+++ DATA SUPPLIED

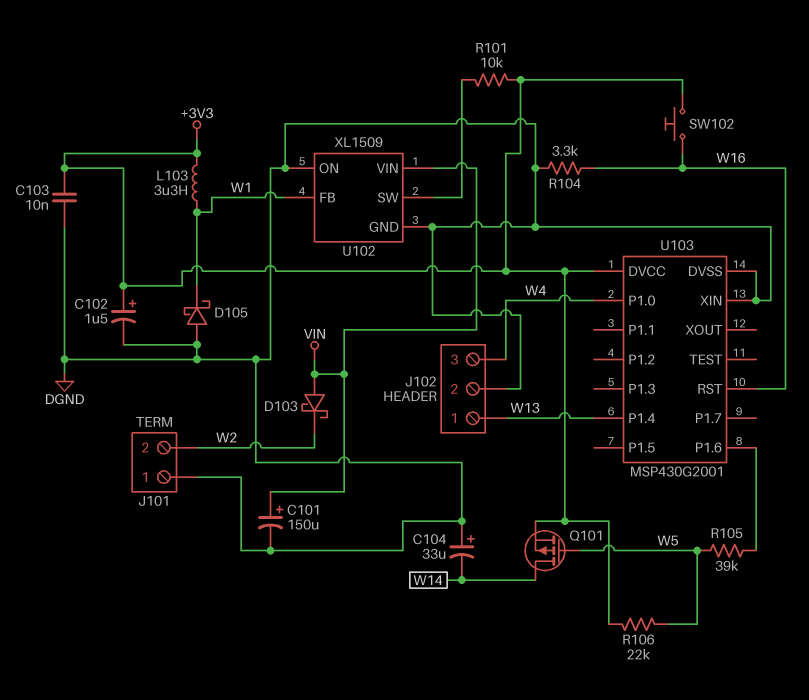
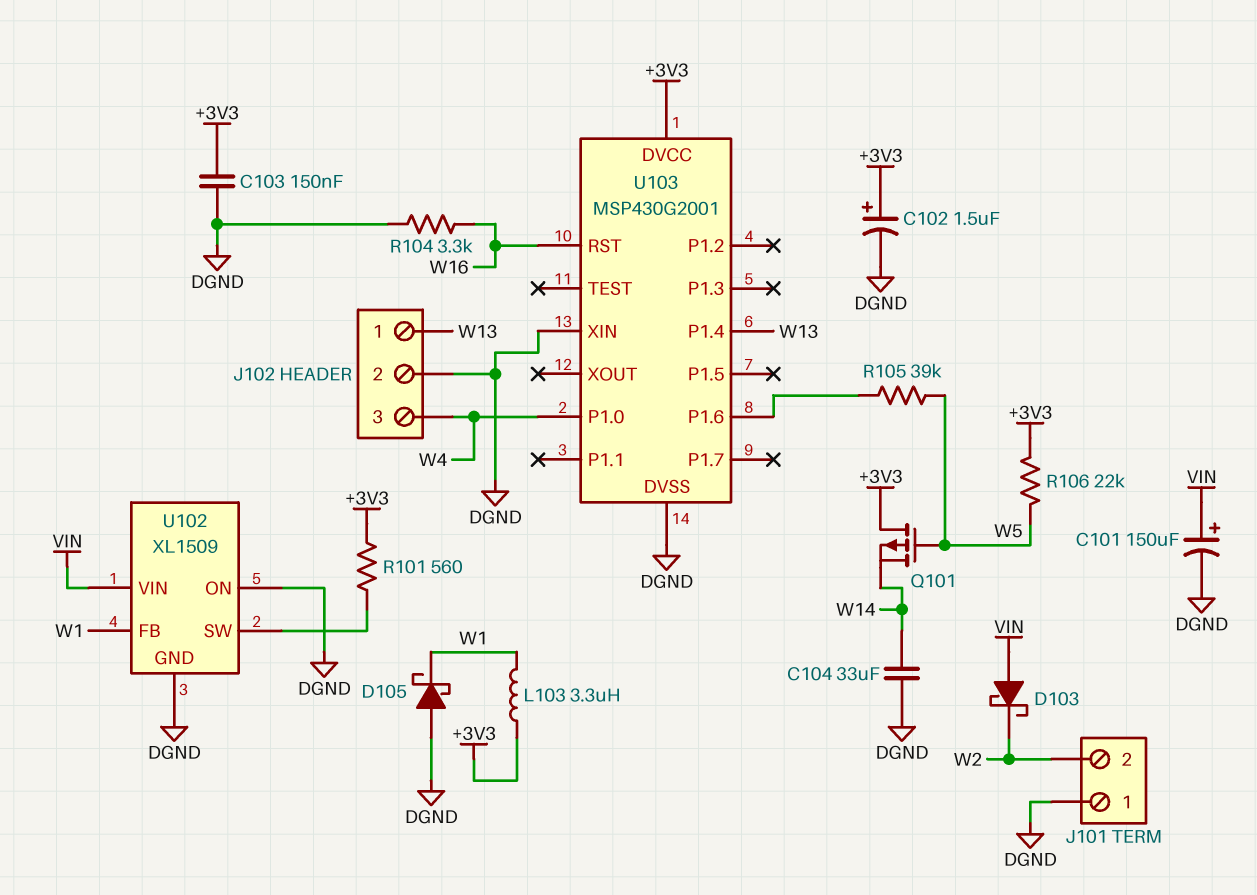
C103: 10nF (+3V3, DGND) -> 150nF (+3V3, DGND)
C104: 33uF (plus DGND, minus W14) -> 33uF (DGND, W14)
Q101: PMOS (G W5, D W14, S +3V3) -> PMOS (G W5, D +3V3, S W14)
R101: 10k (+3V3, U102/SW) -> 560 (+3V3, U102/SW)
SW102: button (+3V3, W16) -> none

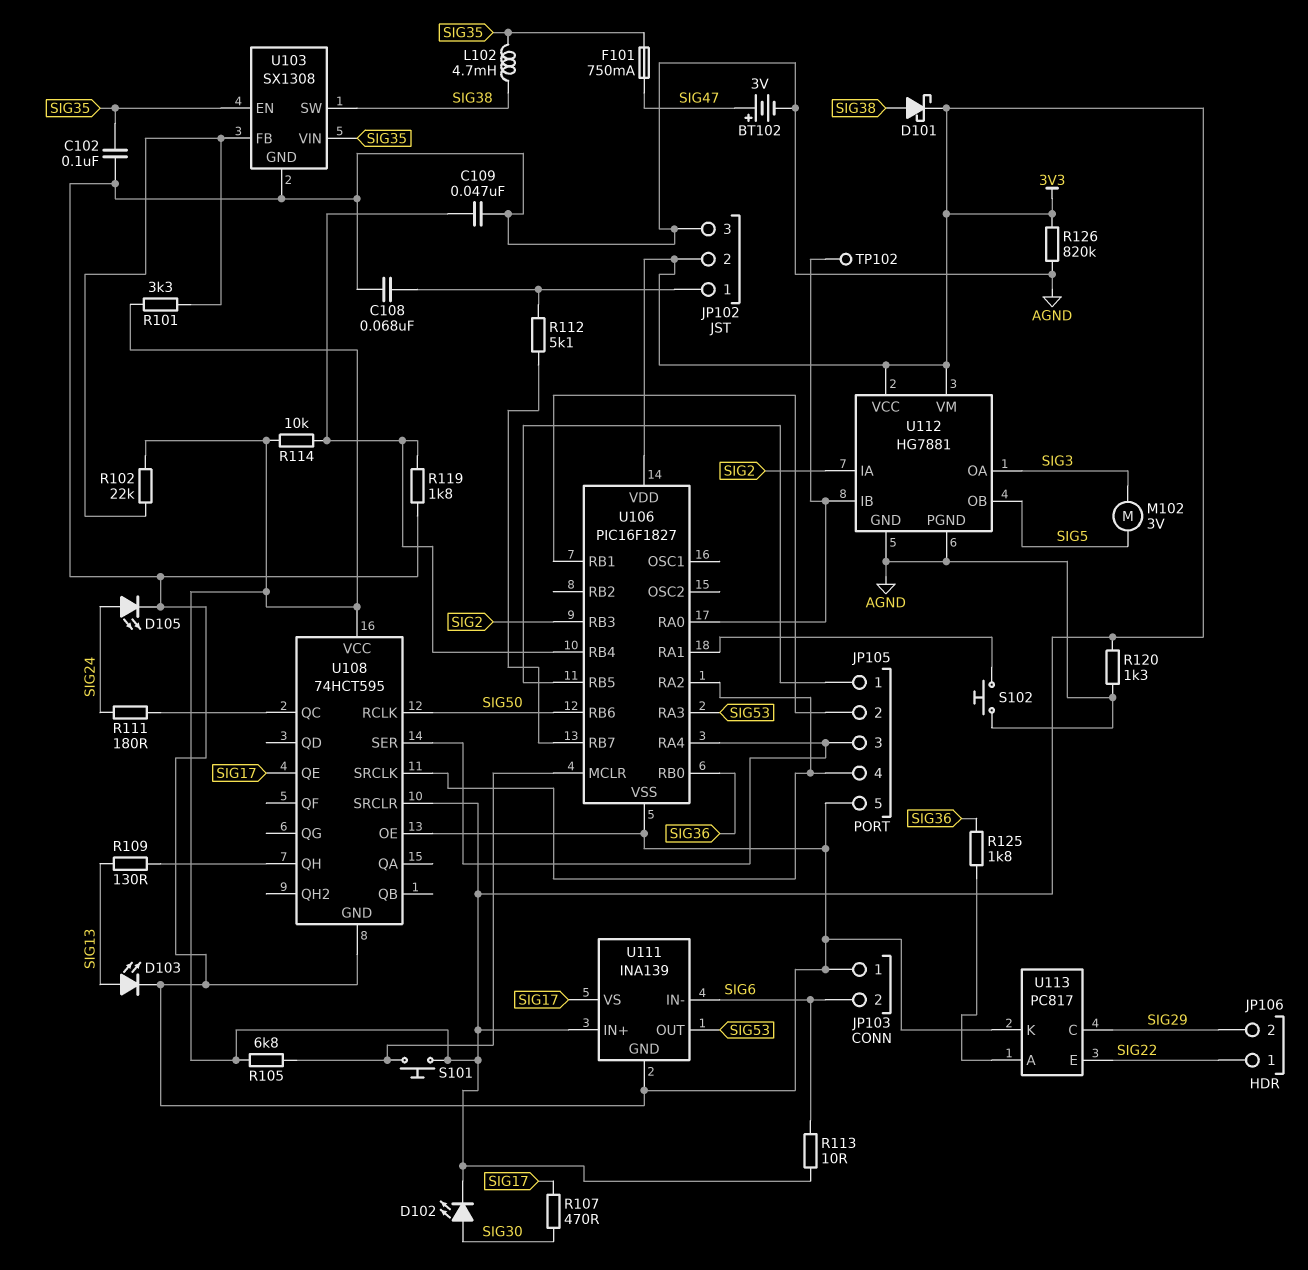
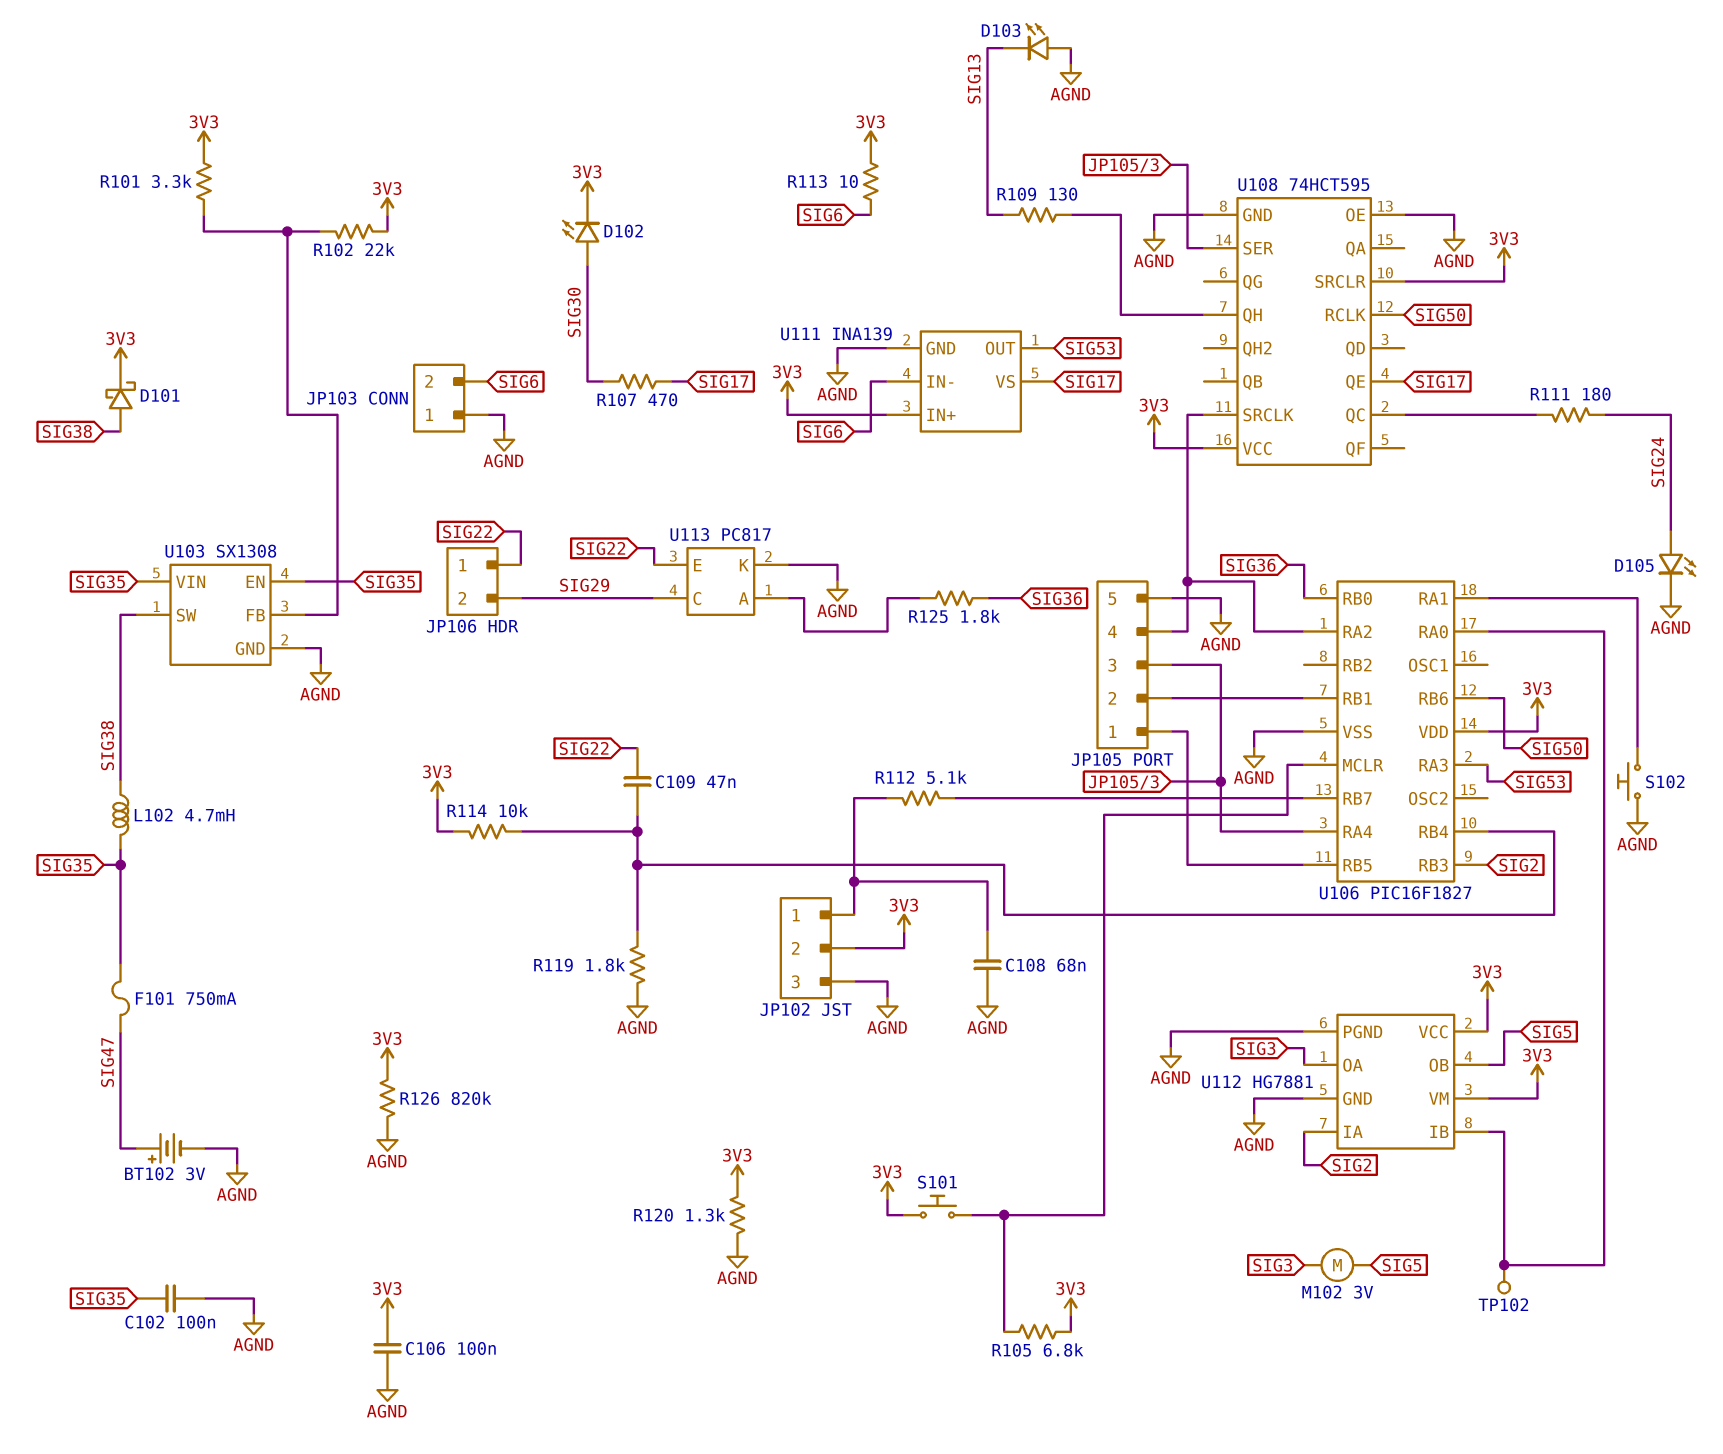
C106: none -> 100nF (3V3, AGND)
C109: 47nF (AGND, U106/RB4) -> 47nF (SIG22, U106/RB4)
D103: LED (A SIG13, K AGND) -> LED (A AGND, K SIG13)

++++++

Go line by line through the data and copy any that contain "AGND".

#### ANSWER TO THIS PROBLEM:
C106: none -> 100nF (3V3, AGND)
C109: 47nF (AGND, U106/RB4) -> 47nF (SIG22, U106/RB4)
D103: LED (A SIG13, K AGND) -> LED (A AGND, K SIG13)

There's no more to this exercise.